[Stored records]

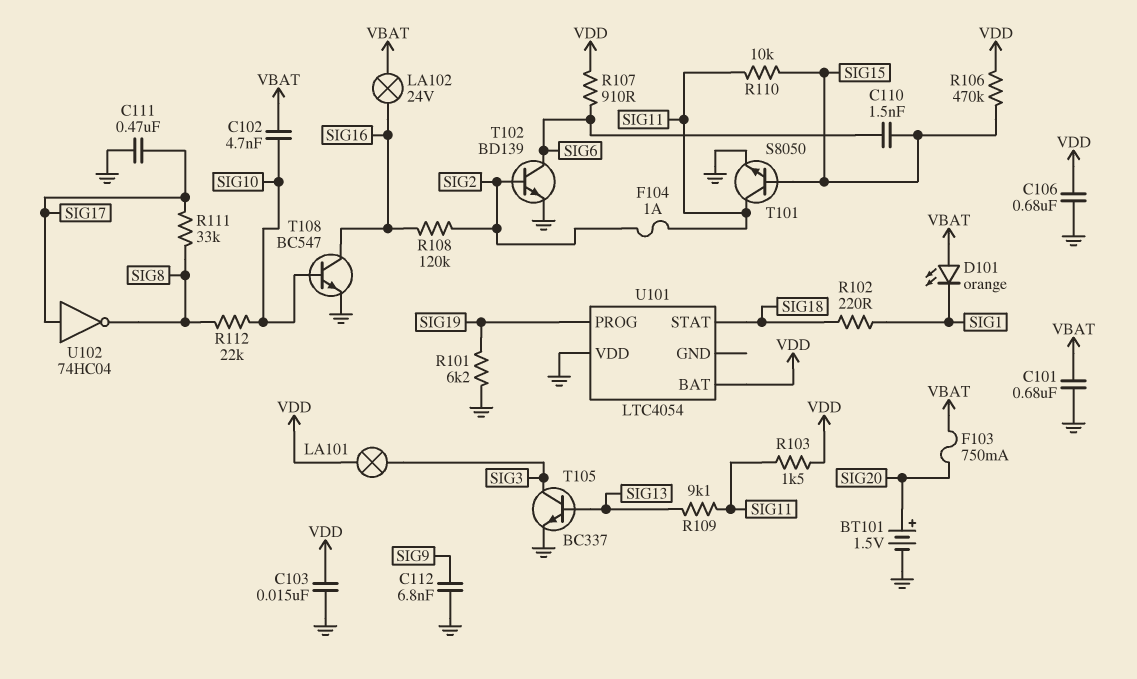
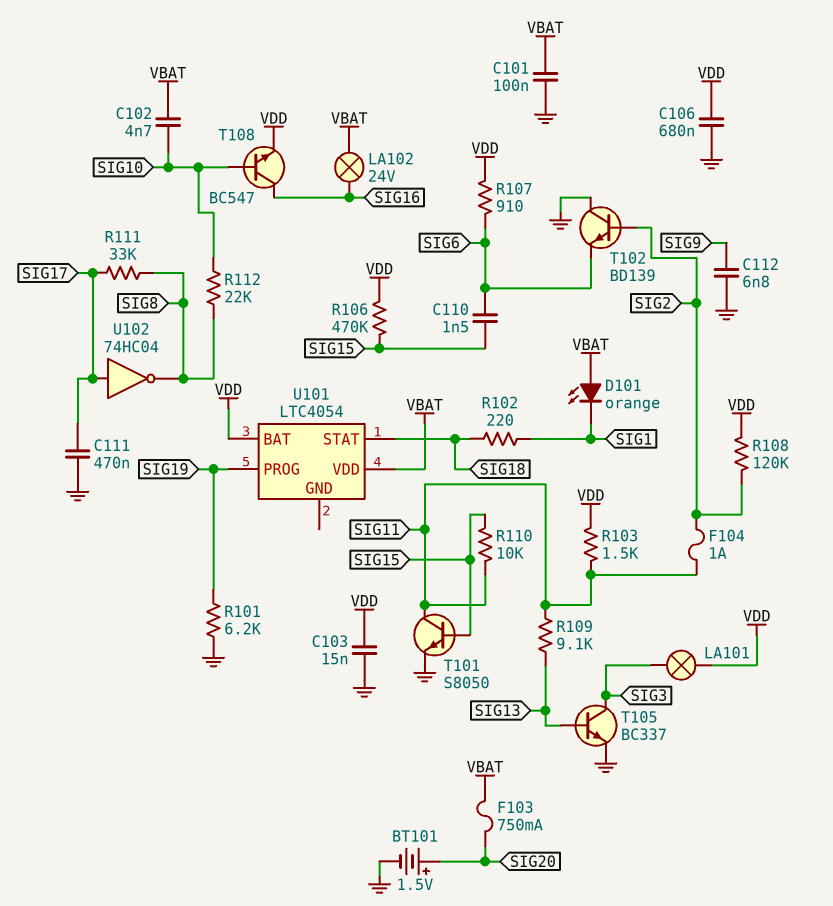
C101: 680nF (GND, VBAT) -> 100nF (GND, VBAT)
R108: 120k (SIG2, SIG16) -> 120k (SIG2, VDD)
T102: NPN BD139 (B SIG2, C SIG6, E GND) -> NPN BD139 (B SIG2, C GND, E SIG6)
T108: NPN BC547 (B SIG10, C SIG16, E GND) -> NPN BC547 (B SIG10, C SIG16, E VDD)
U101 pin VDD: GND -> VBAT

WHAT IS BEING ASKED:
Starting at the line that contains "T108: NPN BC547", reproduce each line through the end of the records exactly, both ends included.

YOUR RESPONSE:
T108: NPN BC547 (B SIG10, C SIG16, E GND) -> NPN BC547 (B SIG10, C SIG16, E VDD)
U101 pin VDD: GND -> VBAT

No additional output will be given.